### DATA PROVIDED
+++

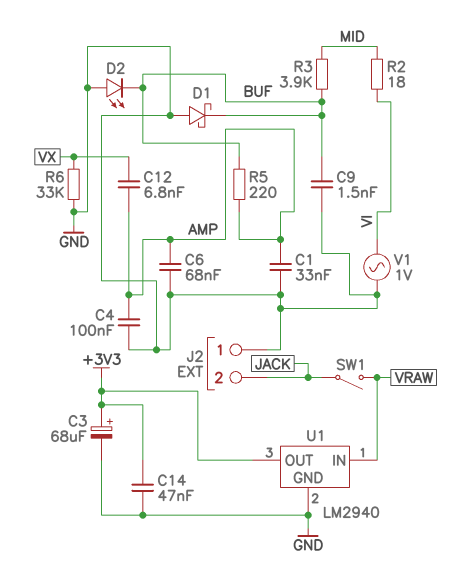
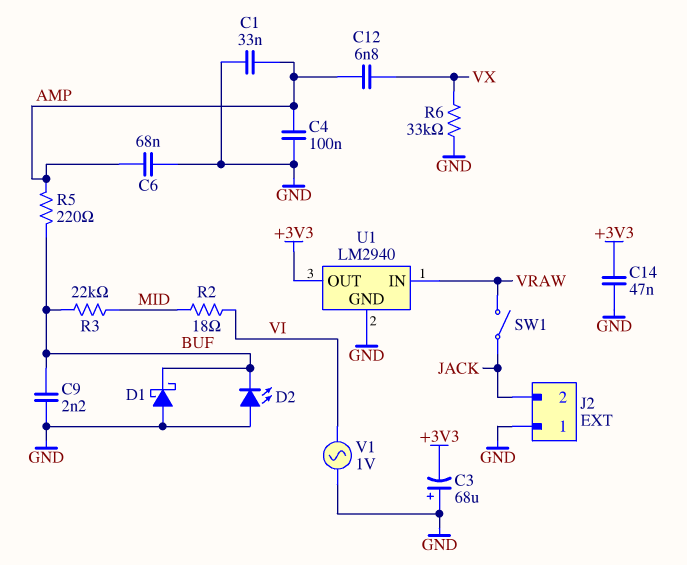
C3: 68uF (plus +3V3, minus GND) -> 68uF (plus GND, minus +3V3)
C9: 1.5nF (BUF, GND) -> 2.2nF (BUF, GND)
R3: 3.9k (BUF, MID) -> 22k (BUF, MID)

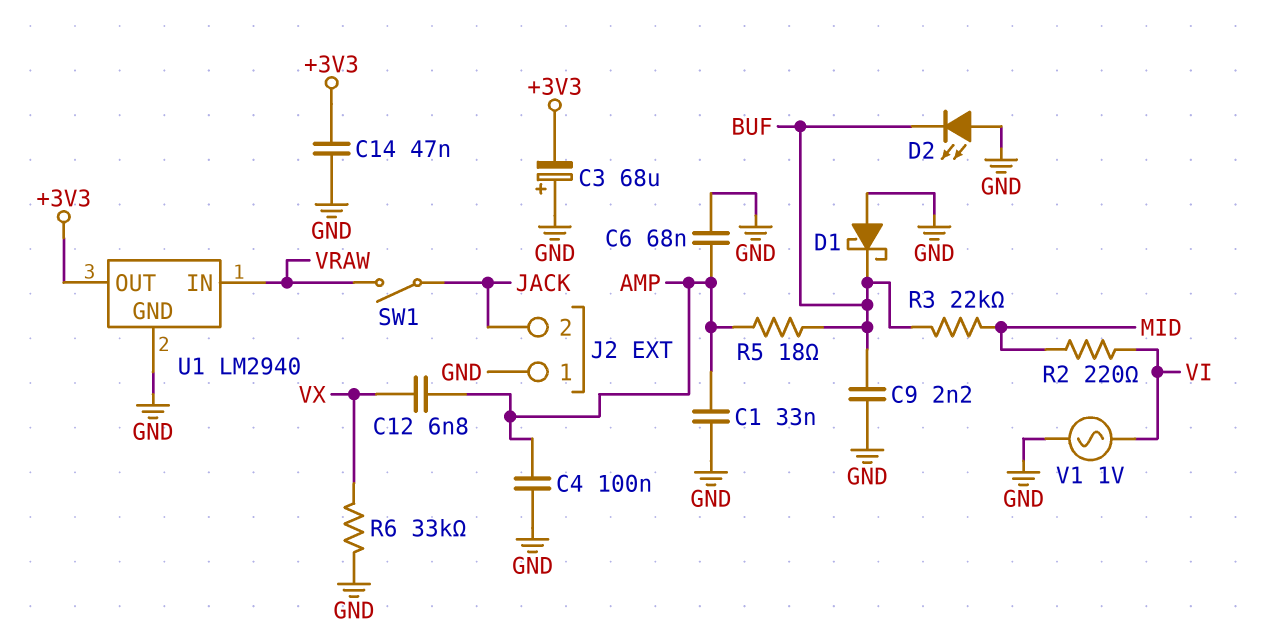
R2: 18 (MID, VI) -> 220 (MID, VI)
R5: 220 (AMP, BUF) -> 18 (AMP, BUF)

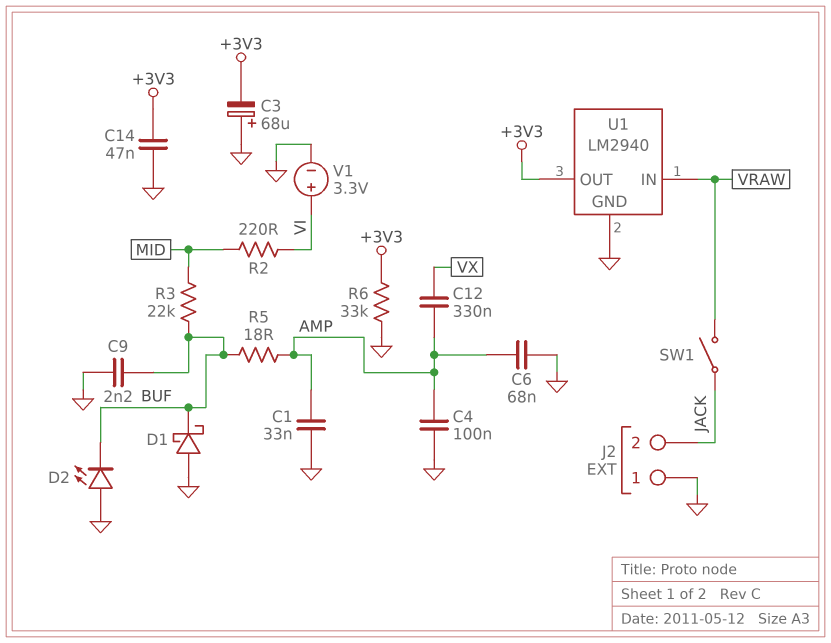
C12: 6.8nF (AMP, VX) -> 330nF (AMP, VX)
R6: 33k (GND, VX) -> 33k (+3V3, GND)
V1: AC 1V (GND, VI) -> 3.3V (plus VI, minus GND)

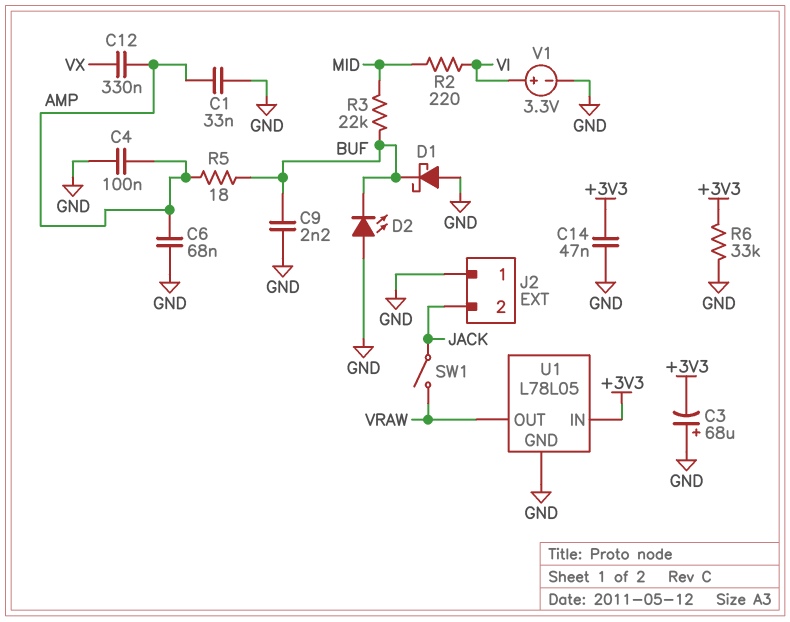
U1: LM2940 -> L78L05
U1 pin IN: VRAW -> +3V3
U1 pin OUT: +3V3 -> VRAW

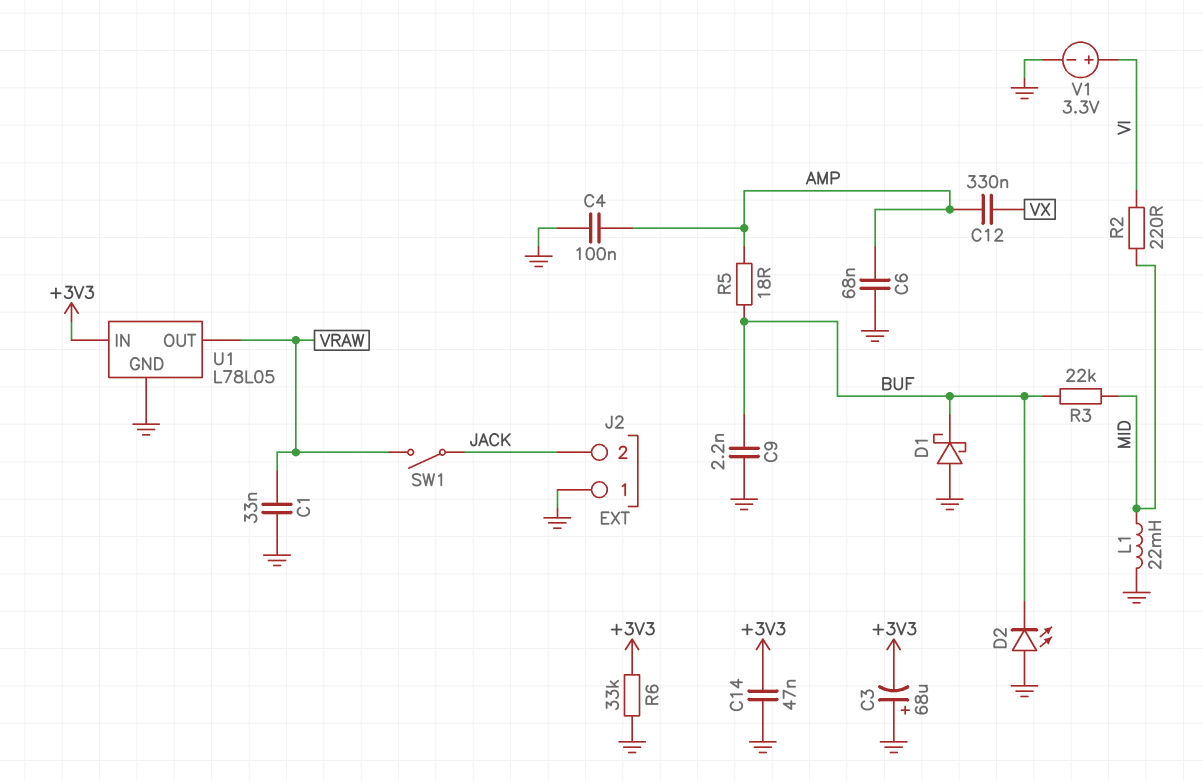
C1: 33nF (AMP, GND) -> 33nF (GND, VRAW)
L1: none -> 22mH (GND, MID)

+++

### WHAT THE TASK ASKS
From the line containing "C12: 6.8nF (AMP, VX) -> 330nF (AMP, VX)" down to the last line of the entries above, copy each line exactly and nothing more. Leave pictures out.

### ANSWER SPACE
C12: 6.8nF (AMP, VX) -> 330nF (AMP, VX)
R6: 33k (GND, VX) -> 33k (+3V3, GND)
V1: AC 1V (GND, VI) -> 3.3V (plus VI, minus GND)

U1: LM2940 -> L78L05
U1 pin IN: VRAW -> +3V3
U1 pin OUT: +3V3 -> VRAW

C1: 33nF (AMP, GND) -> 33nF (GND, VRAW)
L1: none -> 22mH (GND, MID)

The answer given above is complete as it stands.